**ABOUT THIS TASK:**
The answer should be an exact repeat of the stretch of material below from the line containing "black trapezoid at (904, 176): rotated" through the line containing "yellow cross: moved 9 px right, 9 px up".
(Beginning of MATERIAL FOR THIS EXERCISE)
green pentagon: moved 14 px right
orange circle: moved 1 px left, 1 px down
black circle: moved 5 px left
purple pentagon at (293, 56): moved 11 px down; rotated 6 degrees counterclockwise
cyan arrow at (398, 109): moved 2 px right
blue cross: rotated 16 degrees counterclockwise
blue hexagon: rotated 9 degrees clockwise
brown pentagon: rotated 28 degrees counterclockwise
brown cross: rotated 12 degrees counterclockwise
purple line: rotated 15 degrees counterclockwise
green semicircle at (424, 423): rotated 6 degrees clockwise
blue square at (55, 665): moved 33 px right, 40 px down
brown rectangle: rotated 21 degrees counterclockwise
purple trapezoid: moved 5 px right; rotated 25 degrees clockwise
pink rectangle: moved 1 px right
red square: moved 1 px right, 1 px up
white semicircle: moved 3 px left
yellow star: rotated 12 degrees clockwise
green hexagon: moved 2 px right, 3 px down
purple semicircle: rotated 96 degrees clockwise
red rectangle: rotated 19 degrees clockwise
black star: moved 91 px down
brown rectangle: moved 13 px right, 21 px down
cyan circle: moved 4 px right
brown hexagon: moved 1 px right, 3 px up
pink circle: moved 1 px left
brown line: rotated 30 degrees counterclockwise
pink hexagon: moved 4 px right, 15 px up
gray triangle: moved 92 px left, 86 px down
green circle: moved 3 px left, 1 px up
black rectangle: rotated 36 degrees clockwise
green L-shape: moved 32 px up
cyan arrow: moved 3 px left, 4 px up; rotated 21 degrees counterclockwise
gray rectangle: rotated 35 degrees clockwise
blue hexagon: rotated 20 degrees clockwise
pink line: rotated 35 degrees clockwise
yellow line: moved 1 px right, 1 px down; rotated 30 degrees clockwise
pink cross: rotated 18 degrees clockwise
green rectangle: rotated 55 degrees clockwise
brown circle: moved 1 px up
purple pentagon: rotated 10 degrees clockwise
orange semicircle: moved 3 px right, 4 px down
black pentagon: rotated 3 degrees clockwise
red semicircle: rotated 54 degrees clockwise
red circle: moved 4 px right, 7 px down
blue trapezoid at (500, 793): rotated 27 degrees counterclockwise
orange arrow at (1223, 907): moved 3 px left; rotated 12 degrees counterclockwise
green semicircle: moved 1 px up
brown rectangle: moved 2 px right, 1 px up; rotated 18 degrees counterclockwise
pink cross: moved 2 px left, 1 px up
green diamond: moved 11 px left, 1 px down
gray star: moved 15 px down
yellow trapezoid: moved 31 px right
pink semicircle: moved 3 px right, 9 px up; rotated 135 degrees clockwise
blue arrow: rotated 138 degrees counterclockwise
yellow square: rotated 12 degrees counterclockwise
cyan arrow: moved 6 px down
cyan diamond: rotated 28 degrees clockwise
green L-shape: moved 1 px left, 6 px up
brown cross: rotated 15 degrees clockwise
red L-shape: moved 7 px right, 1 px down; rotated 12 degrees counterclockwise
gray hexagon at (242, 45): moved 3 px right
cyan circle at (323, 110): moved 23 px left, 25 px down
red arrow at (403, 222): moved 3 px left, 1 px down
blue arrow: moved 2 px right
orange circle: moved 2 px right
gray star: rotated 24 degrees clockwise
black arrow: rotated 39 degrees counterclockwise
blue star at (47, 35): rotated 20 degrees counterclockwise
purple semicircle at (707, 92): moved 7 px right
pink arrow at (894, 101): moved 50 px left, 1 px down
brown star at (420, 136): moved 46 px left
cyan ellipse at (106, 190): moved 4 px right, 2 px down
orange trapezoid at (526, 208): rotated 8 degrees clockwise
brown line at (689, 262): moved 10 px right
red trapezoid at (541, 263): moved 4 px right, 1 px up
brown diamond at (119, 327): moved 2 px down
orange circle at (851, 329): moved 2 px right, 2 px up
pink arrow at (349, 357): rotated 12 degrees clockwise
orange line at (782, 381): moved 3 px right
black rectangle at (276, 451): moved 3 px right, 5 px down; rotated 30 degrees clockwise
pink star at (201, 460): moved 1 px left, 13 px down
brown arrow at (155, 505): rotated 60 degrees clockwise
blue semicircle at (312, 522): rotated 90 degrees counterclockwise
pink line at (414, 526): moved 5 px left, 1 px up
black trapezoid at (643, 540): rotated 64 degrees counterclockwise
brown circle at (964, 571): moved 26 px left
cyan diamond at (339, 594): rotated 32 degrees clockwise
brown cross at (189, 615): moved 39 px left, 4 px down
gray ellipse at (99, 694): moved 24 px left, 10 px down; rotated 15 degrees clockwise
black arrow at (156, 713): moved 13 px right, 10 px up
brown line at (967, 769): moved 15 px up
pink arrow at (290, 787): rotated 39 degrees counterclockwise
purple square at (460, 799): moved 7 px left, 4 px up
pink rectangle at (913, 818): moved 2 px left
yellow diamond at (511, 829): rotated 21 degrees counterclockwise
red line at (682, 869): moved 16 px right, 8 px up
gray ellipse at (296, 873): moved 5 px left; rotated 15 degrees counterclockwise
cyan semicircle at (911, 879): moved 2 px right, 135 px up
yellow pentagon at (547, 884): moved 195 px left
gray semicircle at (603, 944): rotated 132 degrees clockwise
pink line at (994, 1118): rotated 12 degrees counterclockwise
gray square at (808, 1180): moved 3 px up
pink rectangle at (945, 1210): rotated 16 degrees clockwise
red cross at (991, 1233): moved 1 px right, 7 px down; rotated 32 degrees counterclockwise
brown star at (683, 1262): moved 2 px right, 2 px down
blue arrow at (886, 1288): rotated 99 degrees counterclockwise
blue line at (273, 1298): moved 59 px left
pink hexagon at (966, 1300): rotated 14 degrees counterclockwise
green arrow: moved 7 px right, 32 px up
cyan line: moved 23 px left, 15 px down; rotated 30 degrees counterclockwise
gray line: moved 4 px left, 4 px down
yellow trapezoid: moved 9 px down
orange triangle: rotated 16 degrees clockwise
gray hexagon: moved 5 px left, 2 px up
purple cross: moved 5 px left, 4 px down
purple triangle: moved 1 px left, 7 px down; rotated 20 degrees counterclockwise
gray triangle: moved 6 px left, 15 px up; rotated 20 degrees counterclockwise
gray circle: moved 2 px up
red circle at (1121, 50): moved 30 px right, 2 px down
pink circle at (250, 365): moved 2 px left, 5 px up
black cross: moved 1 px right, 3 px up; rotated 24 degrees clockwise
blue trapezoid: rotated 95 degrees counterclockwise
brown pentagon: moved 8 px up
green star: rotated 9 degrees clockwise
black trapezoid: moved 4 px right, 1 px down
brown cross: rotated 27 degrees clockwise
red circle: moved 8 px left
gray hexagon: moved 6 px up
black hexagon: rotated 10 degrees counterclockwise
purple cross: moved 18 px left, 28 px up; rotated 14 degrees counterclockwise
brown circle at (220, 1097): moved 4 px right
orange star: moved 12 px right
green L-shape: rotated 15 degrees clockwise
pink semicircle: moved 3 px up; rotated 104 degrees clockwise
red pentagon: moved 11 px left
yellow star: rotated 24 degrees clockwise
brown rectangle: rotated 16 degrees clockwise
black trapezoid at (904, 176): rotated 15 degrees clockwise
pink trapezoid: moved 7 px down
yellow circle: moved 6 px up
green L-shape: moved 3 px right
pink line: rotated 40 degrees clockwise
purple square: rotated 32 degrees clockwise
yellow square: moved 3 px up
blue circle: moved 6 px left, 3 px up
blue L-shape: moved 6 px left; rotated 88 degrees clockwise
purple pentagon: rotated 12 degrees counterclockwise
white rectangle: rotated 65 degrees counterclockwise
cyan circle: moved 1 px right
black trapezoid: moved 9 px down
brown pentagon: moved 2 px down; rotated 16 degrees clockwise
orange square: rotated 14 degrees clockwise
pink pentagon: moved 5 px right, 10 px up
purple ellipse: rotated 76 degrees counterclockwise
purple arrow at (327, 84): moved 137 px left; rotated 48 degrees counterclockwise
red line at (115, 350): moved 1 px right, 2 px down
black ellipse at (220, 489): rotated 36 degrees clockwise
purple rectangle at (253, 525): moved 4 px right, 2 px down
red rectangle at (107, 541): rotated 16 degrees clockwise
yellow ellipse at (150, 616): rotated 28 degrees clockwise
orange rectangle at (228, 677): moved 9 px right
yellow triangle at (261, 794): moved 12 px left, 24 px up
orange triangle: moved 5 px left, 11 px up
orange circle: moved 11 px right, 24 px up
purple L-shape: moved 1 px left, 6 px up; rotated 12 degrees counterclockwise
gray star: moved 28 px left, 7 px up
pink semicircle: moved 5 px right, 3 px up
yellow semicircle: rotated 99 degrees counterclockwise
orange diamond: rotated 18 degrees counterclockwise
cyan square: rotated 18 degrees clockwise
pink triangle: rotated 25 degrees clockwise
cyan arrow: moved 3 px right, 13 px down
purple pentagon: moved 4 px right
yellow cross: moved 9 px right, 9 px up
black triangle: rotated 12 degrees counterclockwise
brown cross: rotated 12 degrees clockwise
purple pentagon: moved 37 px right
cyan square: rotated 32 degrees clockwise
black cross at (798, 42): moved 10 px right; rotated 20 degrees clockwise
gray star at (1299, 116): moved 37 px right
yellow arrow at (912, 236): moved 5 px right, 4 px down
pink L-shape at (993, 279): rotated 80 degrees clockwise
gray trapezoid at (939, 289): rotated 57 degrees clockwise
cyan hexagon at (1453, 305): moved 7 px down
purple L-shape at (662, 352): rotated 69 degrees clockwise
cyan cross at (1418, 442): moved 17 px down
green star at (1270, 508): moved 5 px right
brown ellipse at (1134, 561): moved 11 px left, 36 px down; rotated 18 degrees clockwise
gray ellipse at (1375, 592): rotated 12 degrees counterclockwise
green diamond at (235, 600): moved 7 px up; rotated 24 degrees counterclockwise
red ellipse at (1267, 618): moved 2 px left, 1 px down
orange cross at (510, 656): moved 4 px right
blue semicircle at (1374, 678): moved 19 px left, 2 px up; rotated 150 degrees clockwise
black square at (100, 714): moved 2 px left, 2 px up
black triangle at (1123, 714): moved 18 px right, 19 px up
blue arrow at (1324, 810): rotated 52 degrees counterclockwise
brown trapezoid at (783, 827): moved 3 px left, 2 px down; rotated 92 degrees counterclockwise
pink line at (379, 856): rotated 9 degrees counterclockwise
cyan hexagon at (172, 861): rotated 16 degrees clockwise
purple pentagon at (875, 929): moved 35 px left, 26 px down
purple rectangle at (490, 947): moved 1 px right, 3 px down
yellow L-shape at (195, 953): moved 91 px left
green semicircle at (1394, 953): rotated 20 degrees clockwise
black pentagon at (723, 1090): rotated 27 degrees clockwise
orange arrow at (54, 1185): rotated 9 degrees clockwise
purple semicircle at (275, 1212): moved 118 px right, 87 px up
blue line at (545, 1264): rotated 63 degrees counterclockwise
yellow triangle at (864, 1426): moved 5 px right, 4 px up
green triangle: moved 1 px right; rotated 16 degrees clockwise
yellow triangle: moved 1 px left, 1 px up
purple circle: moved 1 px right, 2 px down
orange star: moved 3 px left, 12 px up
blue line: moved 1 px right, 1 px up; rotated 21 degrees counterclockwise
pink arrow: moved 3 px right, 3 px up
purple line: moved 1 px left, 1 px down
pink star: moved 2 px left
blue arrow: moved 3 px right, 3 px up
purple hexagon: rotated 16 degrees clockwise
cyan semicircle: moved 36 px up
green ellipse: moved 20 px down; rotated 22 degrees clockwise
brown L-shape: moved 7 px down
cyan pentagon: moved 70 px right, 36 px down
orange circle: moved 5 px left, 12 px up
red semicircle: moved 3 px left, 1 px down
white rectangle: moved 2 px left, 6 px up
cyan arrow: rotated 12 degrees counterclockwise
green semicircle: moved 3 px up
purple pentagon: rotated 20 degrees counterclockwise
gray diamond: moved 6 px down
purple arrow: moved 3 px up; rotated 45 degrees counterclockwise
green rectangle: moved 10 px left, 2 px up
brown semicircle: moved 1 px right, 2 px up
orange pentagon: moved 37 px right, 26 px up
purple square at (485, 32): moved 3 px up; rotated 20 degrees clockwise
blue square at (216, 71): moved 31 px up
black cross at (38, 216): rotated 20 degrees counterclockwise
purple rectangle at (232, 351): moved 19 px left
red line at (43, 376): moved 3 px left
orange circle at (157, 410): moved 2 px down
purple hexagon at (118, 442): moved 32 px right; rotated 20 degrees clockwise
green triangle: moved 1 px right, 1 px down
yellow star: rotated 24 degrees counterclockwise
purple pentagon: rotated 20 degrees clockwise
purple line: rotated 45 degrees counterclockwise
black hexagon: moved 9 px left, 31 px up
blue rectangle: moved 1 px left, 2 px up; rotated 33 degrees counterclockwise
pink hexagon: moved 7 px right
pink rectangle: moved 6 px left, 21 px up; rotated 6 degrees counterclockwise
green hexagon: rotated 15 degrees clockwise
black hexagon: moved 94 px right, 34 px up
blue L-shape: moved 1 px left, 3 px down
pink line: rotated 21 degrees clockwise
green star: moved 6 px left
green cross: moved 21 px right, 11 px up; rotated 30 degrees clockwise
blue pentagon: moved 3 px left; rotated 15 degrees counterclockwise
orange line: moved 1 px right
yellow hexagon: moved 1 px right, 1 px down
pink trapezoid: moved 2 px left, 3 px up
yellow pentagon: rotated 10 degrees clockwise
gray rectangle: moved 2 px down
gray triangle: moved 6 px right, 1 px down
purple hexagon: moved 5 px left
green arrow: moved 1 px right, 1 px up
(End of MATERIAL FOR THIS EXERCISE)
**TASK OUTPUT:**
black trapezoid at (904, 176): rotated 15 degrees clockwise
pink trapezoid: moved 7 px down
yellow circle: moved 6 px up
green L-shape: moved 3 px right
pink line: rotated 40 degrees clockwise
purple square: rotated 32 degrees clockwise
yellow square: moved 3 px up
blue circle: moved 6 px left, 3 px up
blue L-shape: moved 6 px left; rotated 88 degrees clockwise
purple pentagon: rotated 12 degrees counterclockwise
white rectangle: rotated 65 degrees counterclockwise
cyan circle: moved 1 px right
black trapezoid: moved 9 px down
brown pentagon: moved 2 px down; rotated 16 degrees clockwise
orange square: rotated 14 degrees clockwise
pink pentagon: moved 5 px right, 10 px up
purple ellipse: rotated 76 degrees counterclockwise
purple arrow at (327, 84): moved 137 px left; rotated 48 degrees counterclockwise
red line at (115, 350): moved 1 px right, 2 px down
black ellipse at (220, 489): rotated 36 degrees clockwise
purple rectangle at (253, 525): moved 4 px right, 2 px down
red rectangle at (107, 541): rotated 16 degrees clockwise
yellow ellipse at (150, 616): rotated 28 degrees clockwise
orange rectangle at (228, 677): moved 9 px right
yellow triangle at (261, 794): moved 12 px left, 24 px up
orange triangle: moved 5 px left, 11 px up
orange circle: moved 11 px right, 24 px up
purple L-shape: moved 1 px left, 6 px up; rotated 12 degrees counterclockwise
gray star: moved 28 px left, 7 px up
pink semicircle: moved 5 px right, 3 px up
yellow semicircle: rotated 99 degrees counterclockwise
orange diamond: rotated 18 degrees counterclockwise
cyan square: rotated 18 degrees clockwise
pink triangle: rotated 25 degrees clockwise
cyan arrow: moved 3 px right, 13 px down
purple pentagon: moved 4 px right
yellow cross: moved 9 px right, 9 px up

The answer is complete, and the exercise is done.